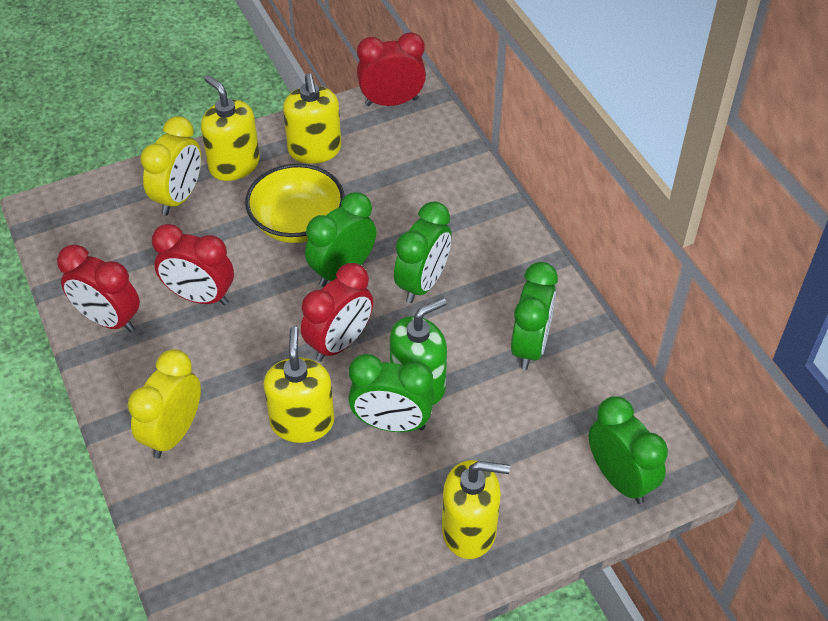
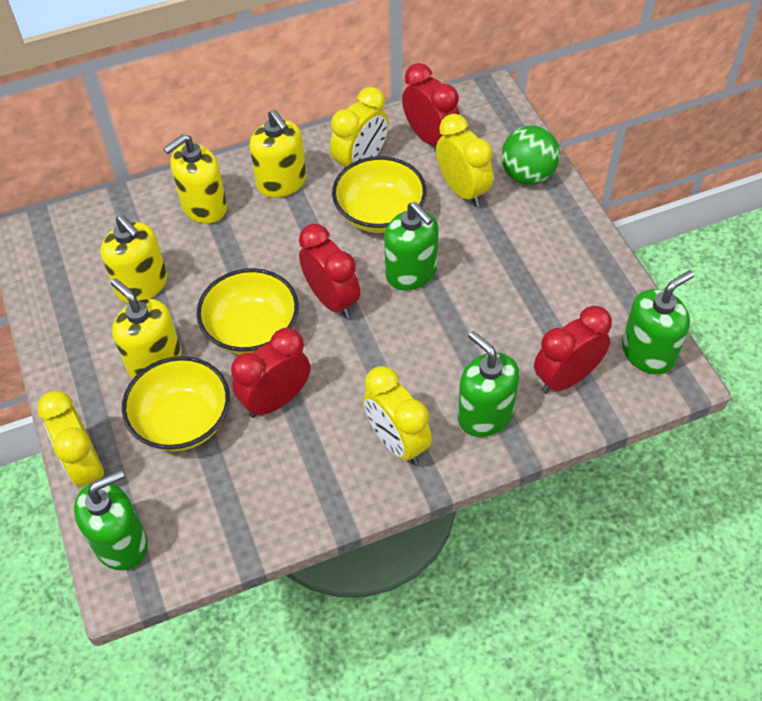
green ball: 0 -> 1
green clock: 5 -> 0
green soap dispenser: 1 -> 4
yellow bowl: 1 -> 3
yellow clock: 2 -> 4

#### Exercise directions:
Could you return the listing above exactly, minus its pictures?

#### Written answer:
green ball: 0 -> 1
green clock: 5 -> 0
green soap dispenser: 1 -> 4
yellow bowl: 1 -> 3
yellow clock: 2 -> 4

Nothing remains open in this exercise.